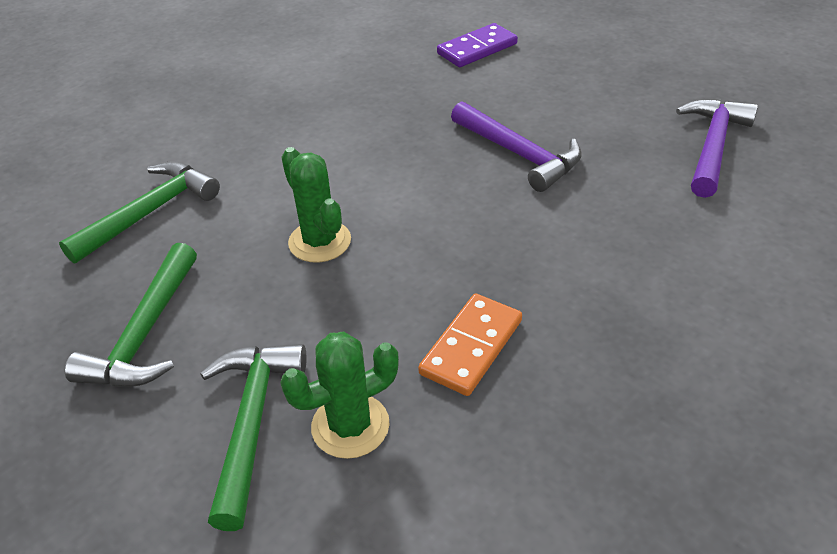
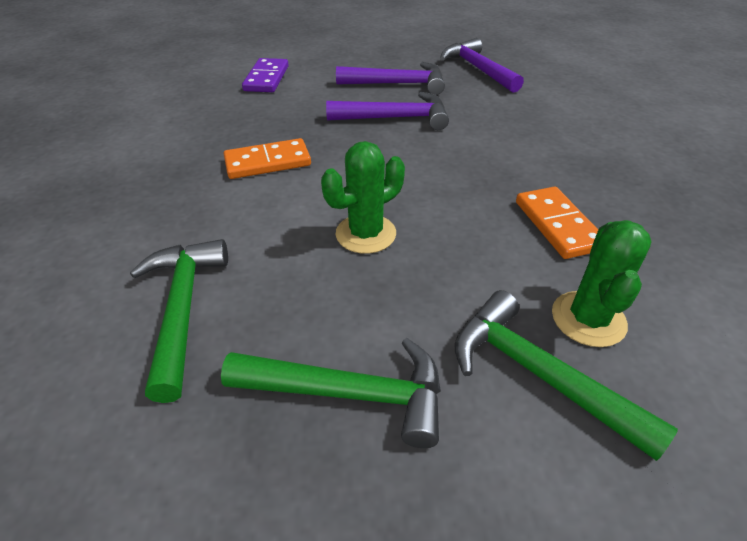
camera: 50 degrees left, 0 degrees up
(145, 334) = (350, 393): green hammer -> green hammer turned 45 degrees counterclockwise
(319, 241) = (366, 234): green cactus -> green cactus turned 45 degrees counterclockwise
(351, 136) = (268, 162): none -> orange domino
(588, 118) = (398, 84): none -> purple hammer

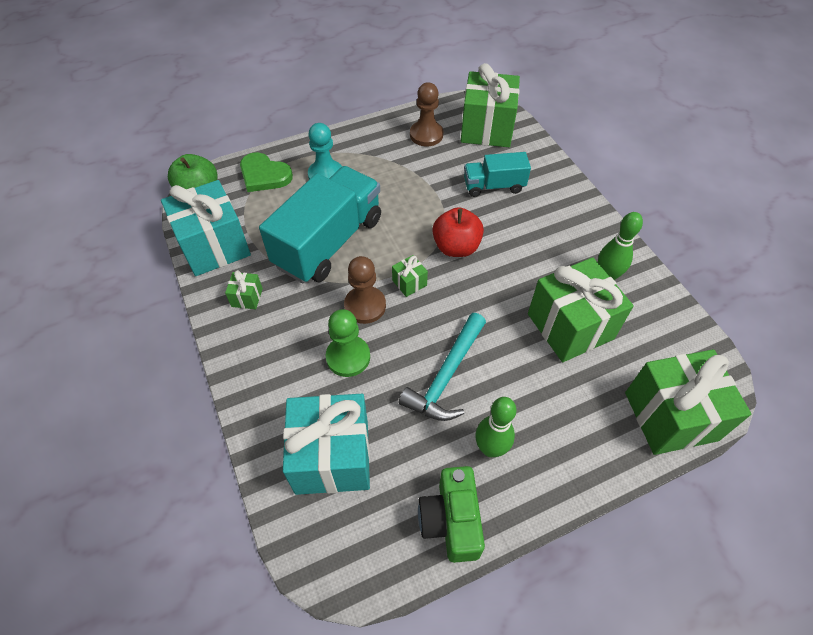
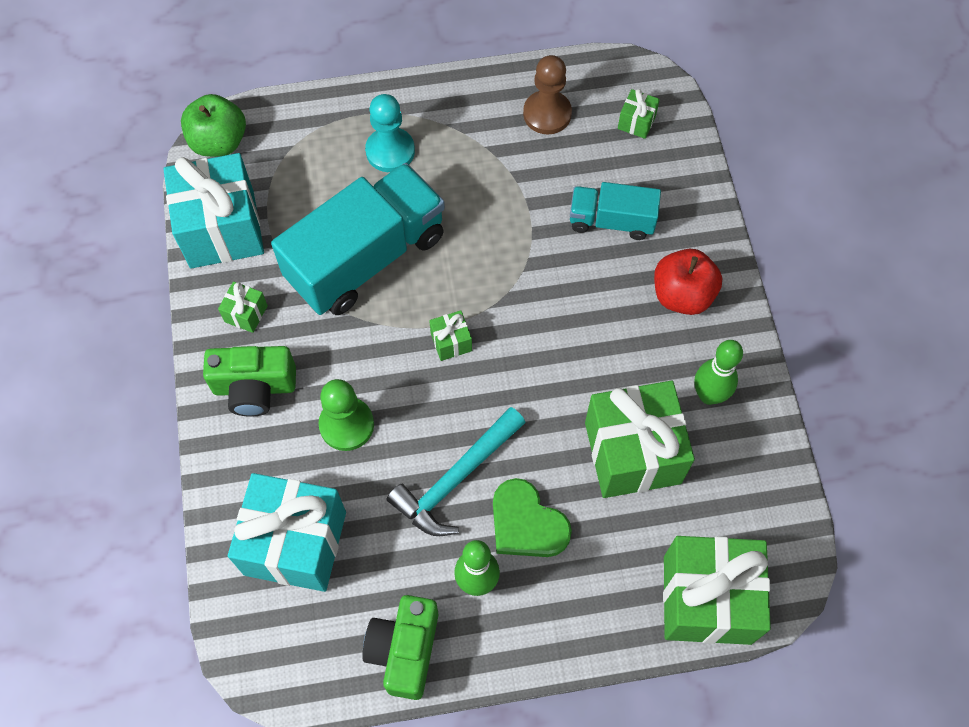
camera: 15 degrees right, 10 degrees up
(264, 175) = (309, 132): green heart -> green heart (526, 523)
(267, 347) = (254, 388): none -> green camera
(365, 306) = (386, 361): brown pawn -> none
(456, 247) = (528, 304): red apple -> red apple (682, 295)
(487, 129) = (636, 122): green gift -> green gift, size x0.42

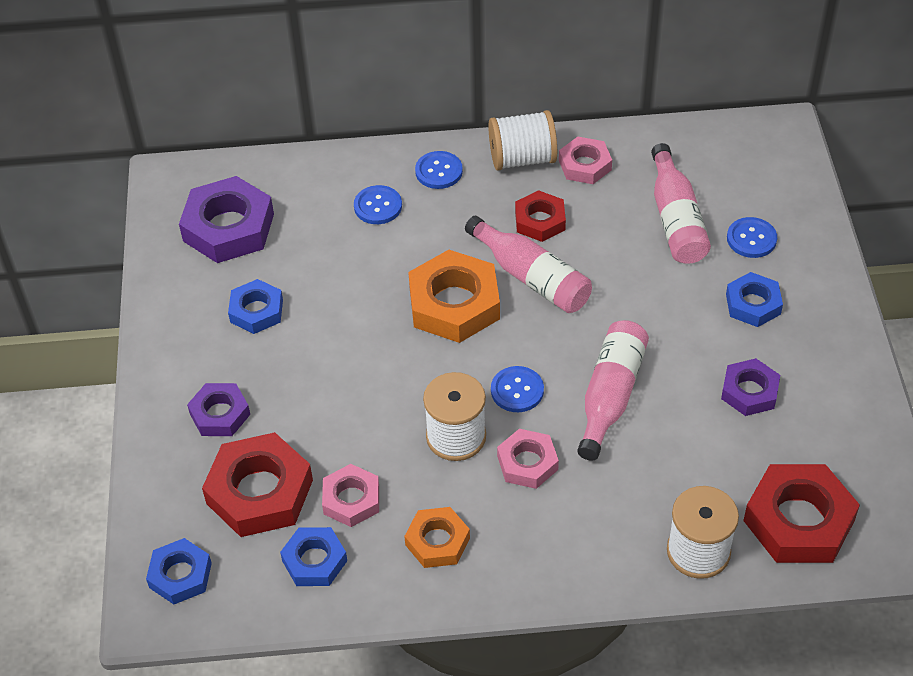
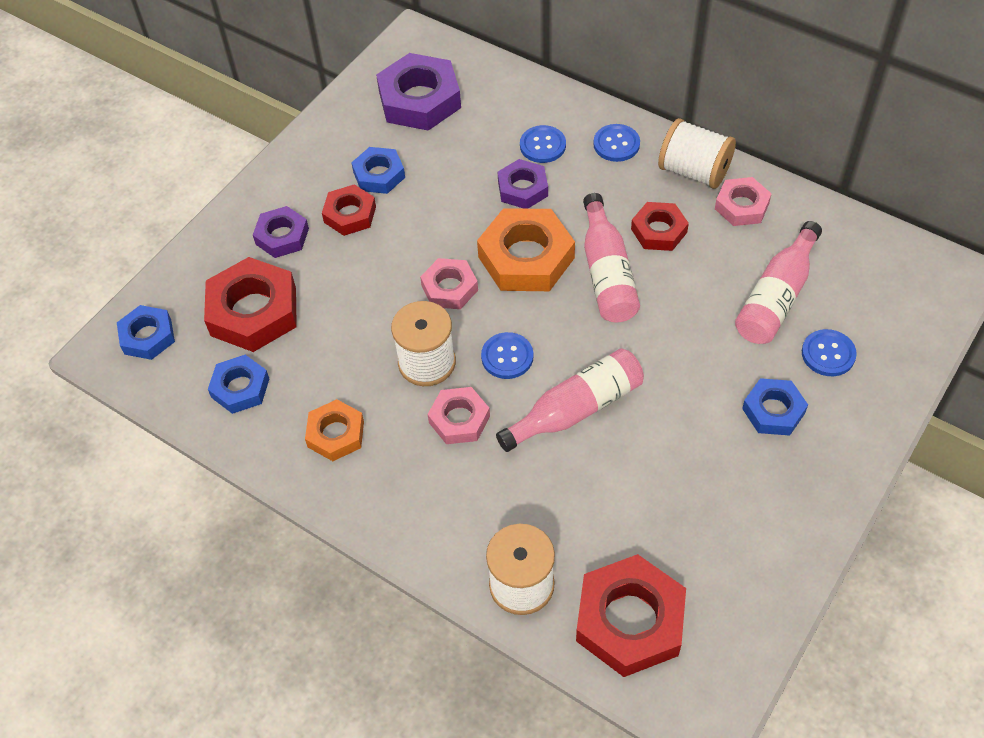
camera: 40 degrees right, 5 degrees up
(264, 359) = (350, 214): none -> red nut
(351, 499) = (308, 360): pink nut -> pink nut (449, 288)
(749, 391) = (696, 483): purple nut -> purple nut (522, 189)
....
## WHAT THE TASK ASKS
The required answer is the material repeated exactly, with no images in it.

## TASK RESULT
camera: 50 degrees left, 0 degrees up
(145, 334) = (350, 393): green hammer -> green hammer turned 45 degrees counterclockwise
(319, 241) = (366, 234): green cactus -> green cactus turned 45 degrees counterclockwise
(351, 136) = (268, 162): none -> orange domino
(588, 118) = (398, 84): none -> purple hammer

camera: 15 degrees right, 10 degrees up
(264, 175) = (309, 132): green heart -> green heart (526, 523)
(267, 347) = (254, 388): none -> green camera
(365, 306) = (386, 361): brown pawn -> none
(456, 247) = (528, 304): red apple -> red apple (682, 295)
(487, 129) = (636, 122): green gift -> green gift, size x0.42

camera: 40 degrees right, 5 degrees up
(264, 359) = (350, 214): none -> red nut
(351, 499) = (308, 360): pink nut -> pink nut (449, 288)
(749, 391) = (696, 483): purple nut -> purple nut (522, 189)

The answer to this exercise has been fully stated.